→ **WORK TO COMPLETE**
Scan the entries below, and for each line that includes the word "screwdriver", make a copy.

→ **SUPPLIED MATERIAL**
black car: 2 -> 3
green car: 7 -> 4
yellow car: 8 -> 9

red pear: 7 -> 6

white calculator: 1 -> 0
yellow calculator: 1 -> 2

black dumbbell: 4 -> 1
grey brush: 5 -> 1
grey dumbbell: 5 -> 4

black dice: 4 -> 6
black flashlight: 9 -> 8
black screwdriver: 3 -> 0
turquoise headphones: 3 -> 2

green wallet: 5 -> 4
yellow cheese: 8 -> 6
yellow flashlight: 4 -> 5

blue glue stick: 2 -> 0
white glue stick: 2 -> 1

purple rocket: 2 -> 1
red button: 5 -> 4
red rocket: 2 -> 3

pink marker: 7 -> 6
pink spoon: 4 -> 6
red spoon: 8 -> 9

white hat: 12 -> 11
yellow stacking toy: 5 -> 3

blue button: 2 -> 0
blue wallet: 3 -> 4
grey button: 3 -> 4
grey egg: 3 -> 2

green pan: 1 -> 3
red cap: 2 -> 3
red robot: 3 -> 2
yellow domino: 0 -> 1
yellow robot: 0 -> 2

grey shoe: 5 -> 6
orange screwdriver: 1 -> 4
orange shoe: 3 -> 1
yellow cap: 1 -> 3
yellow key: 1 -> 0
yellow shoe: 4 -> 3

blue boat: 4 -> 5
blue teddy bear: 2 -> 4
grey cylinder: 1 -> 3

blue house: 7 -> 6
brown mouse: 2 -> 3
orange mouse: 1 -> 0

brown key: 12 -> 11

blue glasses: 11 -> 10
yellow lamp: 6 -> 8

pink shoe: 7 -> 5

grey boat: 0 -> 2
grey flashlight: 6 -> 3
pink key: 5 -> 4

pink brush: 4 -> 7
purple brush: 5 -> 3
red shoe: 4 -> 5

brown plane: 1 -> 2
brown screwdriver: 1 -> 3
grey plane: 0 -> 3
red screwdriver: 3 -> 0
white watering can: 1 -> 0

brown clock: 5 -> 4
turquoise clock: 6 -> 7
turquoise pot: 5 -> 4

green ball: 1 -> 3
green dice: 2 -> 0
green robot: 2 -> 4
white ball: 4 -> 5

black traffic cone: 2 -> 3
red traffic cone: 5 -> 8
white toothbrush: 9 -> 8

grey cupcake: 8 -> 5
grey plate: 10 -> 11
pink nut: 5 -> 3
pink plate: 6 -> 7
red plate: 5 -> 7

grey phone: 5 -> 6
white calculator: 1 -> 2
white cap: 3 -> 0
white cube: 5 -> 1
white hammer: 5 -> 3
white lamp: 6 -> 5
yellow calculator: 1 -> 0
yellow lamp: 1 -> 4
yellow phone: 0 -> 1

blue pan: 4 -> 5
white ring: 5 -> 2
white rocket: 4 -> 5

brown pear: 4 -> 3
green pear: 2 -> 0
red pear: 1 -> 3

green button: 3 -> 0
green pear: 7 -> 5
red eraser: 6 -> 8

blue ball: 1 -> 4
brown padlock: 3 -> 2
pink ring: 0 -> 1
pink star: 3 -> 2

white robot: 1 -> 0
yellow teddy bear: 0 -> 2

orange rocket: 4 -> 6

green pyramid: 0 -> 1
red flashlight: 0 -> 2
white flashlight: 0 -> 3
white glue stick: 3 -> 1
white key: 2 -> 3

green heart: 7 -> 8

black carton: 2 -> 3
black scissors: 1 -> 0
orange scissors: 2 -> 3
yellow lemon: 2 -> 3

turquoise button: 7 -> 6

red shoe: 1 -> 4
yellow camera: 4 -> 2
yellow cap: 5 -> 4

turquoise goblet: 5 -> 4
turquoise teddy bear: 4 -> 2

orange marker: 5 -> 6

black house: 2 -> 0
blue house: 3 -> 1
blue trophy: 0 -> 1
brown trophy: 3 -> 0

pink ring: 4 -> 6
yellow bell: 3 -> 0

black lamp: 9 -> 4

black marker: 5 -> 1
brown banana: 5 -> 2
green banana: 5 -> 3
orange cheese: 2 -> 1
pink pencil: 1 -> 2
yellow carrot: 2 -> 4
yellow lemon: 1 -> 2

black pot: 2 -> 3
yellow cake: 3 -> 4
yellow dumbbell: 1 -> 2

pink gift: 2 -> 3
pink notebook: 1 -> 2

→ **WRITTEN RESPONSE**
black screwdriver: 3 -> 0
orange screwdriver: 1 -> 4
brown screwdriver: 1 -> 3
red screwdriver: 3 -> 0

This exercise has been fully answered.